[Record set — start]
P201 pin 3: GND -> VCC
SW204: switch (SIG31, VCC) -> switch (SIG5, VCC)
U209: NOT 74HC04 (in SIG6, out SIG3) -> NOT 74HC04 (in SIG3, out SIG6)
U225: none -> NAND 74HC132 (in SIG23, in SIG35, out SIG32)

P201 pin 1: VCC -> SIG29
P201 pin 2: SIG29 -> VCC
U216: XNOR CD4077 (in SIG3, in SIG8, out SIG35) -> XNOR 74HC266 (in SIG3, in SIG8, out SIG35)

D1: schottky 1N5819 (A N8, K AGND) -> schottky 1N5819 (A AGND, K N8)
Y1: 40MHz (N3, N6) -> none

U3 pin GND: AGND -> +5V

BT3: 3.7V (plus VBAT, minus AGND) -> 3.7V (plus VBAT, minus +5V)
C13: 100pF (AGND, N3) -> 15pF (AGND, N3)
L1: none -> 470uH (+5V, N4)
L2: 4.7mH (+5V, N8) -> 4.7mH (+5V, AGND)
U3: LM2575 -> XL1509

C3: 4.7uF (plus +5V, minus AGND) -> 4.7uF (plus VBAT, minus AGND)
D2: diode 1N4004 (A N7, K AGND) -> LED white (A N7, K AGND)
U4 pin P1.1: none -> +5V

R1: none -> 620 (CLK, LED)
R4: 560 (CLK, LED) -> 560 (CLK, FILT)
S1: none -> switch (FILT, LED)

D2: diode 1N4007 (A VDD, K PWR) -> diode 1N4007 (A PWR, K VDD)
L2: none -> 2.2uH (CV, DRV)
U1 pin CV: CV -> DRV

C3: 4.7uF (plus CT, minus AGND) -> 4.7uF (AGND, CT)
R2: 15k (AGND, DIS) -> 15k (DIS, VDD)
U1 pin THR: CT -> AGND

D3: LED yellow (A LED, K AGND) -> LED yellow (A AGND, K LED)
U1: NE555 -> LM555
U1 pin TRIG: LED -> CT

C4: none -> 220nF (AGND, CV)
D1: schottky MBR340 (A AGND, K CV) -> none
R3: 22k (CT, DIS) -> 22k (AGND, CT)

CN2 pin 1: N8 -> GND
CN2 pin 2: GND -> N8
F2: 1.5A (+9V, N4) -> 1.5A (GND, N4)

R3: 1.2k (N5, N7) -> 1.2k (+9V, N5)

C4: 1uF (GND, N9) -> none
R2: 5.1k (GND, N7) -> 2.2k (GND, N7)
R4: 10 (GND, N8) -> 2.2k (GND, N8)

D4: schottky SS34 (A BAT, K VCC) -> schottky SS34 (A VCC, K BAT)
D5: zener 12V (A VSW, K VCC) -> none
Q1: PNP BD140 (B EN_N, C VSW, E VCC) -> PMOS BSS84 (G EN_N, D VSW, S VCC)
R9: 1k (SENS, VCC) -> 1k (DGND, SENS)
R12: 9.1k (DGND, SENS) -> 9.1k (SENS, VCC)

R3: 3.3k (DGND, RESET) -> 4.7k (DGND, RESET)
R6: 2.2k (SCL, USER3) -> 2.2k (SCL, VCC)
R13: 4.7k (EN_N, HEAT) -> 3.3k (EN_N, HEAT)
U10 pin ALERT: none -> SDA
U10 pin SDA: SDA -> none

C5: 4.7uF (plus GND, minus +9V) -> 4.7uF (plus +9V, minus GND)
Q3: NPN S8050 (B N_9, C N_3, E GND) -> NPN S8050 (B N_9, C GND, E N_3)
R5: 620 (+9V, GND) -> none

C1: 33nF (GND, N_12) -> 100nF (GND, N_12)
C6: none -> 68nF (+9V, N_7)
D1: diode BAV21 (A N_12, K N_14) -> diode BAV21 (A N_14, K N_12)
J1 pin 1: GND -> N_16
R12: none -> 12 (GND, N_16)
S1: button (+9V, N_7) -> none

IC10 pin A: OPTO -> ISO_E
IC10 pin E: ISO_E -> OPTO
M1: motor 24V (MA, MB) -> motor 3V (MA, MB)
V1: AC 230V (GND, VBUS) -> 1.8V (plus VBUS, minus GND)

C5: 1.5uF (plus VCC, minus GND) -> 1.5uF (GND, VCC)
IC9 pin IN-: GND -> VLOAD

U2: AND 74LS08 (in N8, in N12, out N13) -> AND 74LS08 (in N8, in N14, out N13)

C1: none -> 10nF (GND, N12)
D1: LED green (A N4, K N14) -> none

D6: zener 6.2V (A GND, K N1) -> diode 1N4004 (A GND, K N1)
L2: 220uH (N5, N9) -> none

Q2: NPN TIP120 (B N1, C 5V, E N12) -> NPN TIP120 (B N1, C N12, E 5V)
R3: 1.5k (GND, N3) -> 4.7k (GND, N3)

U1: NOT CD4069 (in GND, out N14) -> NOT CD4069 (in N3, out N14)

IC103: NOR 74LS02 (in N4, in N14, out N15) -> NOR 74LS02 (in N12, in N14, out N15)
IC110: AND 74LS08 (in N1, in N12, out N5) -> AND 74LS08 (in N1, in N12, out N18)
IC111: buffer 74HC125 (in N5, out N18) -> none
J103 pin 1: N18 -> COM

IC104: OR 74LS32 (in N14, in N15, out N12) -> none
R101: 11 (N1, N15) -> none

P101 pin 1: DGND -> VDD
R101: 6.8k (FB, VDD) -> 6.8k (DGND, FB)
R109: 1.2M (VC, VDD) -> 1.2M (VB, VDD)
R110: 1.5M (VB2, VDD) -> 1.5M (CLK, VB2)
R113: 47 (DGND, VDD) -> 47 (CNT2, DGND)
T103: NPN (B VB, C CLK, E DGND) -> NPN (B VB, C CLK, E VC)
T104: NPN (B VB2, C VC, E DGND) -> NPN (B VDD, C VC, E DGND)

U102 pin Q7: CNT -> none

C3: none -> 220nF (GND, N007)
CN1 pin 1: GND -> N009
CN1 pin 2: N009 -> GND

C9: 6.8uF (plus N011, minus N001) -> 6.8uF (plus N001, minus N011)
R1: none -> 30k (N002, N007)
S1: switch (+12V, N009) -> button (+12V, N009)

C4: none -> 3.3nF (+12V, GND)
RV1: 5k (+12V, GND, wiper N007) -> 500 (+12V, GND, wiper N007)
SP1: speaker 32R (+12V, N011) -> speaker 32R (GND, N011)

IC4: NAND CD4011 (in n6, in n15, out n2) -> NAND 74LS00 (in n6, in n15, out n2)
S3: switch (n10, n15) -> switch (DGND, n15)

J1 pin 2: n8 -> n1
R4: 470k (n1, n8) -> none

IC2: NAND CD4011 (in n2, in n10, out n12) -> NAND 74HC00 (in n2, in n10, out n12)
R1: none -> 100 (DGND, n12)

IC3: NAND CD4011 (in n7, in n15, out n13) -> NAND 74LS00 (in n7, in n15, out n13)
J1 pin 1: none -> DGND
[Record set — finish]
The stretch of entries above that starts with the line containing "R13: 4.7k (EN_N, HEAT) -> 3.3k (EN_N, HEAT)" and goes on through the line containing "R109: 1.2M (VC, VDD) -> 1.2M (VB, VDD)" is to be transcribed exactly, and no other line is to be transcribed.

R13: 4.7k (EN_N, HEAT) -> 3.3k (EN_N, HEAT)
U10 pin ALERT: none -> SDA
U10 pin SDA: SDA -> none

C5: 4.7uF (plus GND, minus +9V) -> 4.7uF (plus +9V, minus GND)
Q3: NPN S8050 (B N_9, C N_3, E GND) -> NPN S8050 (B N_9, C GND, E N_3)
R5: 620 (+9V, GND) -> none

C1: 33nF (GND, N_12) -> 100nF (GND, N_12)
C6: none -> 68nF (+9V, N_7)
D1: diode BAV21 (A N_12, K N_14) -> diode BAV21 (A N_14, K N_12)
J1 pin 1: GND -> N_16
R12: none -> 12 (GND, N_16)
S1: button (+9V, N_7) -> none

IC10 pin A: OPTO -> ISO_E
IC10 pin E: ISO_E -> OPTO
M1: motor 24V (MA, MB) -> motor 3V (MA, MB)
V1: AC 230V (GND, VBUS) -> 1.8V (plus VBUS, minus GND)

C5: 1.5uF (plus VCC, minus GND) -> 1.5uF (GND, VCC)
IC9 pin IN-: GND -> VLOAD

U2: AND 74LS08 (in N8, in N12, out N13) -> AND 74LS08 (in N8, in N14, out N13)

C1: none -> 10nF (GND, N12)
D1: LED green (A N4, K N14) -> none

D6: zener 6.2V (A GND, K N1) -> diode 1N4004 (A GND, K N1)
L2: 220uH (N5, N9) -> none

Q2: NPN TIP120 (B N1, C 5V, E N12) -> NPN TIP120 (B N1, C N12, E 5V)
R3: 1.5k (GND, N3) -> 4.7k (GND, N3)

U1: NOT CD4069 (in GND, out N14) -> NOT CD4069 (in N3, out N14)

IC103: NOR 74LS02 (in N4, in N14, out N15) -> NOR 74LS02 (in N12, in N14, out N15)
IC110: AND 74LS08 (in N1, in N12, out N5) -> AND 74LS08 (in N1, in N12, out N18)
IC111: buffer 74HC125 (in N5, out N18) -> none
J103 pin 1: N18 -> COM

IC104: OR 74LS32 (in N14, in N15, out N12) -> none
R101: 11 (N1, N15) -> none

P101 pin 1: DGND -> VDD
R101: 6.8k (FB, VDD) -> 6.8k (DGND, FB)
R109: 1.2M (VC, VDD) -> 1.2M (VB, VDD)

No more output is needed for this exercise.